EXERCISE DETAILS: Copy the listing below line for line, starting at its first line and ending with the line that has "D6: LED blue" in it. Add nothing.

RECORDS SUPPLIED:
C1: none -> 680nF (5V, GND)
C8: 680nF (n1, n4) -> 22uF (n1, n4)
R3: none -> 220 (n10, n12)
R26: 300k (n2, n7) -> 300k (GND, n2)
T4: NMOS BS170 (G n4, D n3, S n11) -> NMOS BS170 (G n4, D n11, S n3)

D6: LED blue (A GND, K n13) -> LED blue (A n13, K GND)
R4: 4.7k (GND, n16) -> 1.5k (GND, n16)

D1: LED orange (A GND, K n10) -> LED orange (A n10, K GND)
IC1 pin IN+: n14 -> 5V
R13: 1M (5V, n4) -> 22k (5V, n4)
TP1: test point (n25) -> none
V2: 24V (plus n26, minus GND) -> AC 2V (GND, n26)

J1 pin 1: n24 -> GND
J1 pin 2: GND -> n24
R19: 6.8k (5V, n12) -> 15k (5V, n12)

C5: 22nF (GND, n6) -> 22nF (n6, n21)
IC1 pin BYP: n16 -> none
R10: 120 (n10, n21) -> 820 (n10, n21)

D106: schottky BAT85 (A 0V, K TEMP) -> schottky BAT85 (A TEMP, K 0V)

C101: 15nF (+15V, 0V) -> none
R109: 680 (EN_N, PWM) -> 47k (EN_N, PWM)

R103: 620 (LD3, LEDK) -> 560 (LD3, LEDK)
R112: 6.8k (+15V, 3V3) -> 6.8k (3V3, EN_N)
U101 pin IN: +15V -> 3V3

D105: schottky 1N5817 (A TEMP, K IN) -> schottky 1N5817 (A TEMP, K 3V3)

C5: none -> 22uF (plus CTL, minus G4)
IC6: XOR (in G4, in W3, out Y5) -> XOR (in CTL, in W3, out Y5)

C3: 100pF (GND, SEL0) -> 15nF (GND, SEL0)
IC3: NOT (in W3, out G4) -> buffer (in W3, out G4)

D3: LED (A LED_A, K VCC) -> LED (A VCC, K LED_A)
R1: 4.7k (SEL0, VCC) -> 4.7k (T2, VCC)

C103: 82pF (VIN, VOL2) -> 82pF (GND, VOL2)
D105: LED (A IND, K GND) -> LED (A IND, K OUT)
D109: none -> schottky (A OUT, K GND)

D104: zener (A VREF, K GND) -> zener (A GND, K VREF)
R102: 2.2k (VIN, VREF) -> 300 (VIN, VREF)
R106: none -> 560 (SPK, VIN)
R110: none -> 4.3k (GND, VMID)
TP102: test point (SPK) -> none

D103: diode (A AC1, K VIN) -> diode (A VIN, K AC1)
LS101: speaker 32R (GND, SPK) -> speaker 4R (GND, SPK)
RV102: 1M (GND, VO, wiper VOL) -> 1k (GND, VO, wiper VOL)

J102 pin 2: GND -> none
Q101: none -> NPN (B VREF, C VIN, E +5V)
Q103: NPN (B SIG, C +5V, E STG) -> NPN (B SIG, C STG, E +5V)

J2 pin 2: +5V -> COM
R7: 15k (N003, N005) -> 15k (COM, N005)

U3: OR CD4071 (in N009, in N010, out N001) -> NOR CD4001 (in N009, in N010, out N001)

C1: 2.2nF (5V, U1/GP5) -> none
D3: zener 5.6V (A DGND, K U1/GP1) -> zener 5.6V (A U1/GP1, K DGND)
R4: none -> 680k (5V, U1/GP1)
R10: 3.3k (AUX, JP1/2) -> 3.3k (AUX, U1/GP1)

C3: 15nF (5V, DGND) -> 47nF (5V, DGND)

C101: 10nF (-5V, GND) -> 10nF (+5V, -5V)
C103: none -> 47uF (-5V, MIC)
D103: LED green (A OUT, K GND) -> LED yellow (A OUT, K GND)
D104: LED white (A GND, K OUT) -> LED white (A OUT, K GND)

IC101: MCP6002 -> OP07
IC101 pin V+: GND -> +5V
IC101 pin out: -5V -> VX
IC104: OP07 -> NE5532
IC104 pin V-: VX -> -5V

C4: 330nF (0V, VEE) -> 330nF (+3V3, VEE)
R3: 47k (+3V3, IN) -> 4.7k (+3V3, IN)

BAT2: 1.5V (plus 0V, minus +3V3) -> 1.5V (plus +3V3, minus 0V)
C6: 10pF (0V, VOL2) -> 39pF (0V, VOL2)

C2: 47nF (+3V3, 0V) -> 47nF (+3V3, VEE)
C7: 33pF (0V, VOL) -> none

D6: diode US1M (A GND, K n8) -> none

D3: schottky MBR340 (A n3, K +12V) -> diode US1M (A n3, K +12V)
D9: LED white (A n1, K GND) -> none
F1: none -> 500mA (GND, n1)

ANSWER BELOW:
C1: none -> 680nF (5V, GND)
C8: 680nF (n1, n4) -> 22uF (n1, n4)
R3: none -> 220 (n10, n12)
R26: 300k (n2, n7) -> 300k (GND, n2)
T4: NMOS BS170 (G n4, D n3, S n11) -> NMOS BS170 (G n4, D n11, S n3)

D6: LED blue (A GND, K n13) -> LED blue (A n13, K GND)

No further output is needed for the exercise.